### Task objective
Find the lines in the records below that contain "nisosipax", and report each of them.

_____

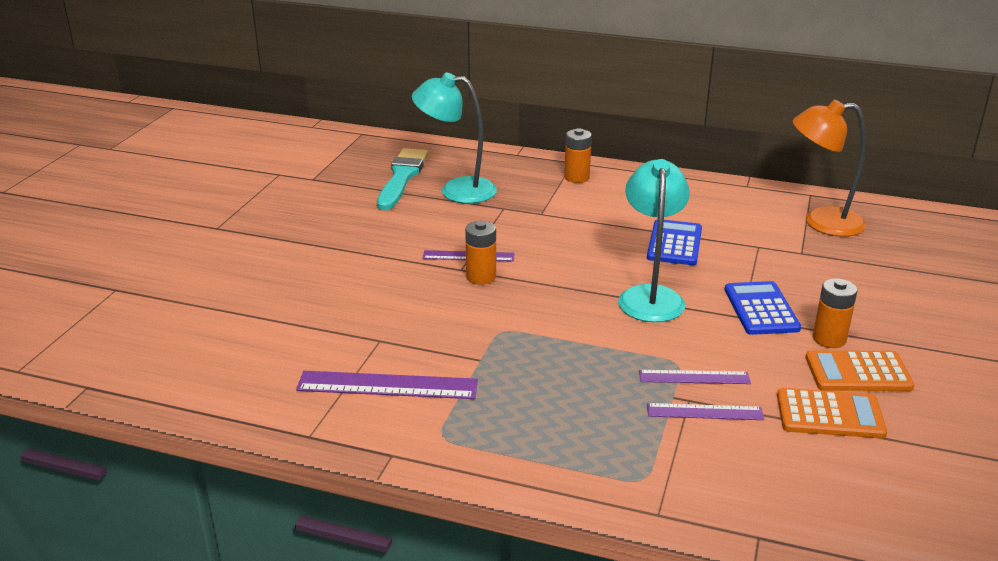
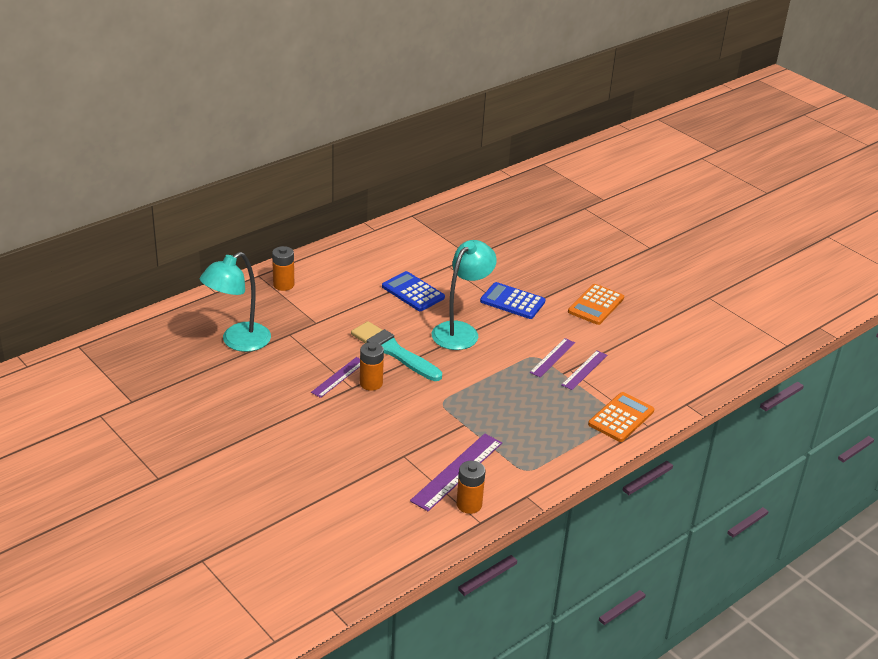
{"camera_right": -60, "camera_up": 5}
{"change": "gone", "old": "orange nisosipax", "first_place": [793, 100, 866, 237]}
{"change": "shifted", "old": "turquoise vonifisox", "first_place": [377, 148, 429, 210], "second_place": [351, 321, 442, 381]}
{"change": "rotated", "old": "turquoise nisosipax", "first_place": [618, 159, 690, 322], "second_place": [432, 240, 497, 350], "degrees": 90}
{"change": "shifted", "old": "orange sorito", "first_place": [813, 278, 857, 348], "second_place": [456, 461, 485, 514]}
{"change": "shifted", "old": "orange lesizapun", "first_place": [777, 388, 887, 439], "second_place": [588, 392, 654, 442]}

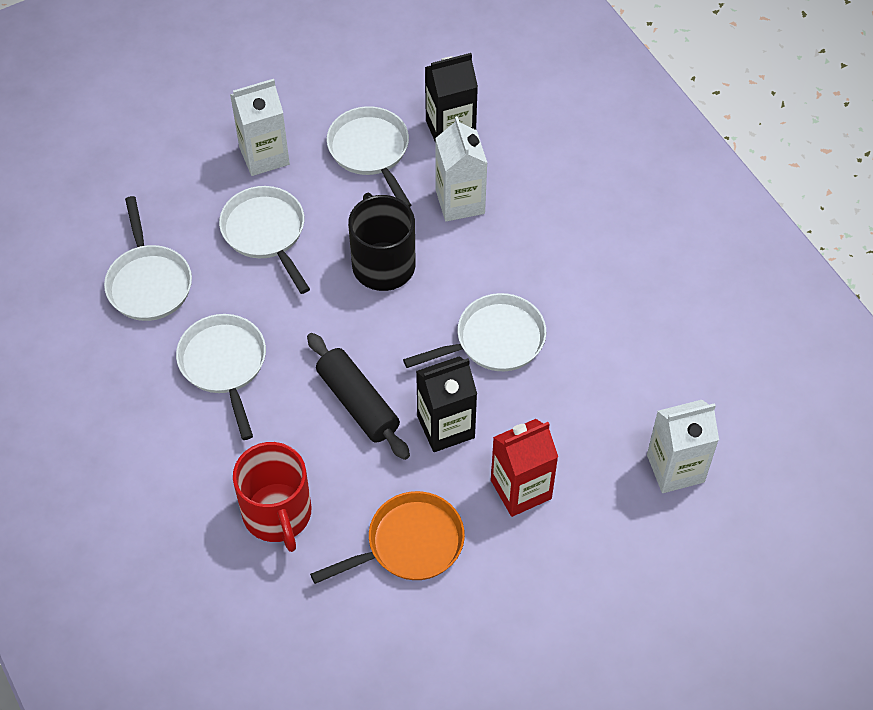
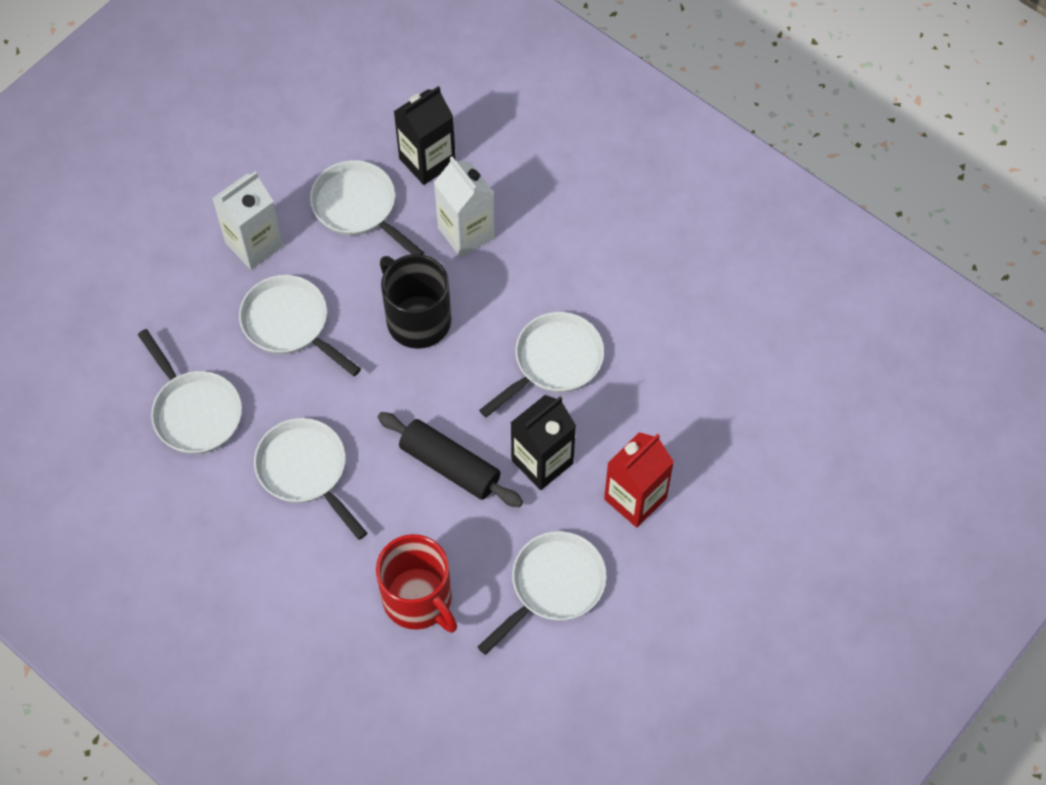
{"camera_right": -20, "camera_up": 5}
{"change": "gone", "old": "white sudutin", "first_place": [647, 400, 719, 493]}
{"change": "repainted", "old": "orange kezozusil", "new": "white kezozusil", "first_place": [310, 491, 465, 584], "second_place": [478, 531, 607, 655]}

_____

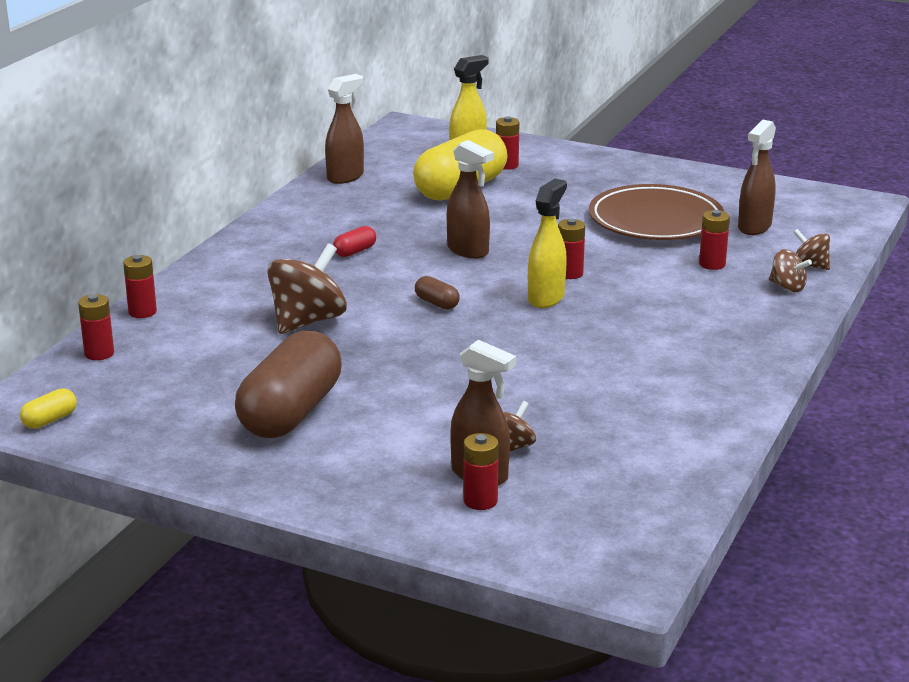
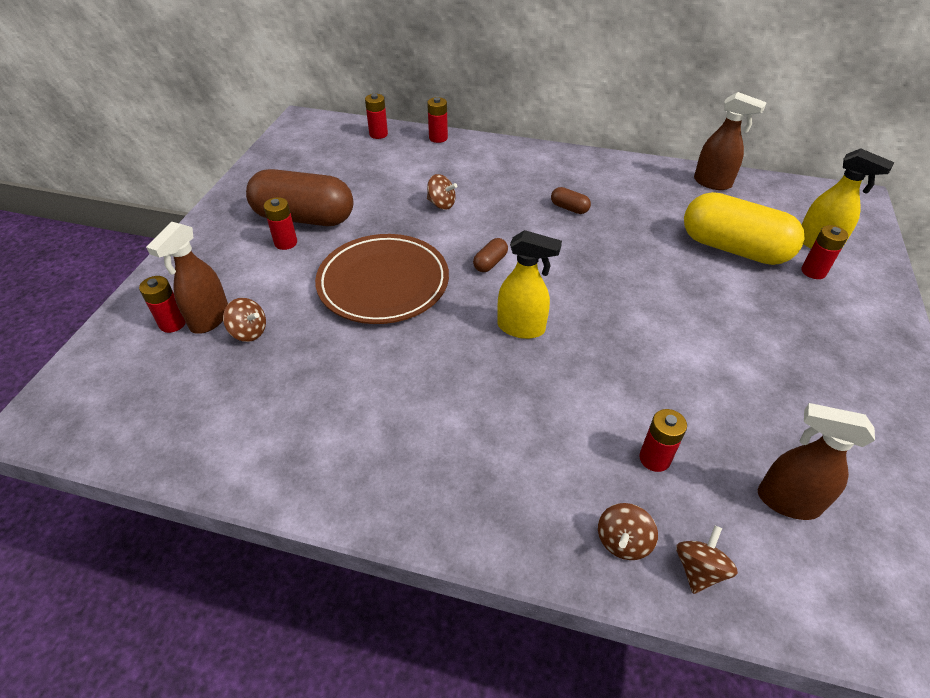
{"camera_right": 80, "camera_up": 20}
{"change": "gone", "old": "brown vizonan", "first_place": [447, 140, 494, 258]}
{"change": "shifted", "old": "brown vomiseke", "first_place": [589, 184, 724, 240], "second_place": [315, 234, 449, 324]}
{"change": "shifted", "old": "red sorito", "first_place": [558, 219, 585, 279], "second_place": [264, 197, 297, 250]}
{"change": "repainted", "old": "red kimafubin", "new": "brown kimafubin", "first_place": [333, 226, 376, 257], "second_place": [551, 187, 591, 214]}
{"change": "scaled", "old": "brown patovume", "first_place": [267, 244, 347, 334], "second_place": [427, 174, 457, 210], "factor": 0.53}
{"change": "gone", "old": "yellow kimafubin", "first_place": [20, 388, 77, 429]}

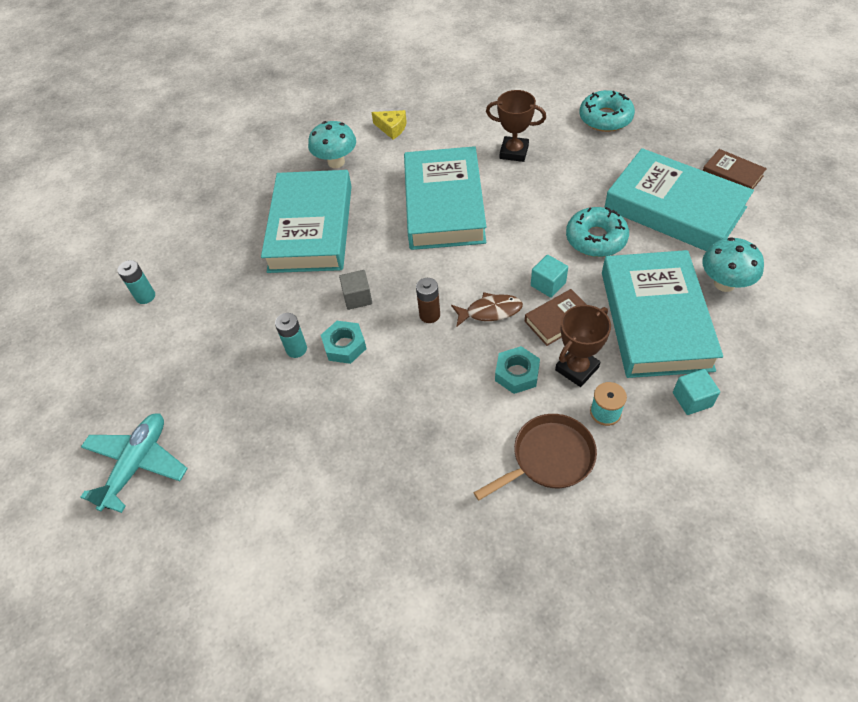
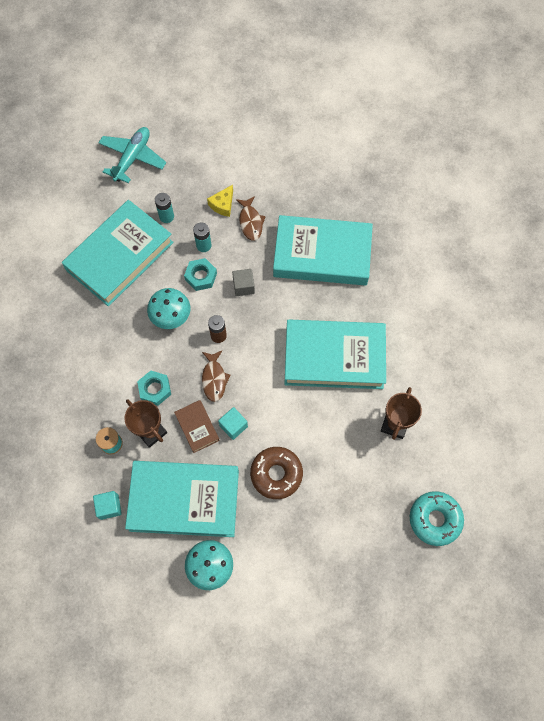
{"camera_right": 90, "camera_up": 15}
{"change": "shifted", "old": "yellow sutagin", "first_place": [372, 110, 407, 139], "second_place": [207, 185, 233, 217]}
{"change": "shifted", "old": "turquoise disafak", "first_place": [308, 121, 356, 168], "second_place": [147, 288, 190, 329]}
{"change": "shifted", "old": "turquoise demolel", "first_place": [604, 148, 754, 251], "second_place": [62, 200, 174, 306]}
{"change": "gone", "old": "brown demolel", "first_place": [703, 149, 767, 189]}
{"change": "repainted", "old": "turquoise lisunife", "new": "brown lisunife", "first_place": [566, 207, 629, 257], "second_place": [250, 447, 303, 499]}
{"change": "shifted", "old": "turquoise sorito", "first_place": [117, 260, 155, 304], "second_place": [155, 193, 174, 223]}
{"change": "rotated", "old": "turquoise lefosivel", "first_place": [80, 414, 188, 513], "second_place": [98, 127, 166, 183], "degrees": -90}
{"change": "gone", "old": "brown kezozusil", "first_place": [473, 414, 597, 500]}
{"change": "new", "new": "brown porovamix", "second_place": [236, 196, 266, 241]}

_____

### Solution to this task
{"change": "gone", "old": "orange nisosipax", "first_place": [793, 100, 866, 237]}
{"change": "rotated", "old": "turquoise nisosipax", "first_place": [618, 159, 690, 322], "second_place": [432, 240, 497, 350], "degrees": 90}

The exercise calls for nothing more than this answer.